**** RECORDS FOR THE TASK ****

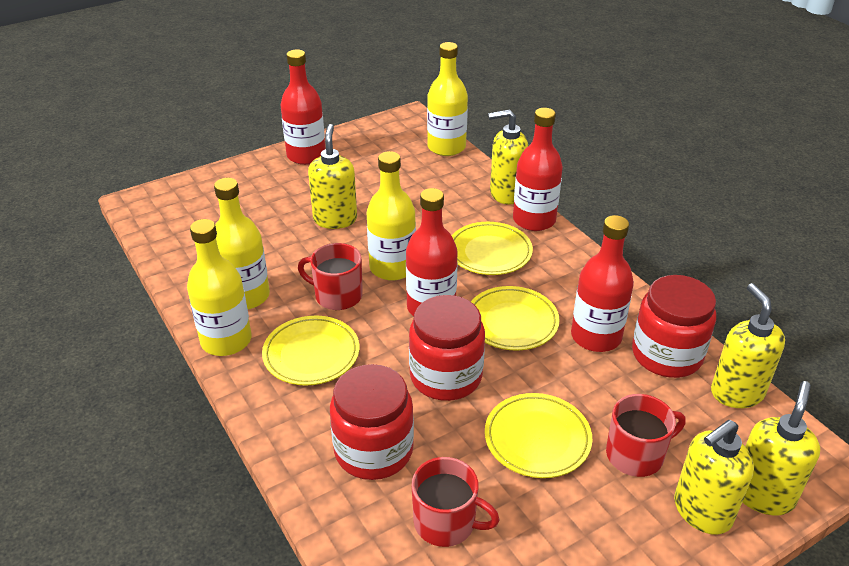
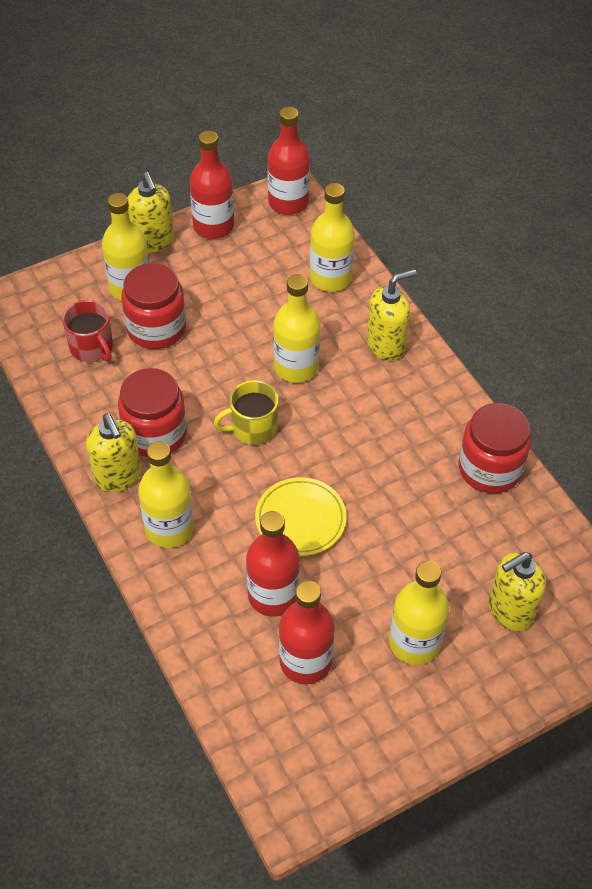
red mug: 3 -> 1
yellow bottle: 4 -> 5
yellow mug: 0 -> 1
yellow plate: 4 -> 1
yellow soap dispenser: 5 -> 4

****

| YOUR TASK |
Exactness is what counts here: copy each entry as given and omit its pictures.

| SOLUTION |
red mug: 3 -> 1
yellow bottle: 4 -> 5
yellow mug: 0 -> 1
yellow plate: 4 -> 1
yellow soap dispenser: 5 -> 4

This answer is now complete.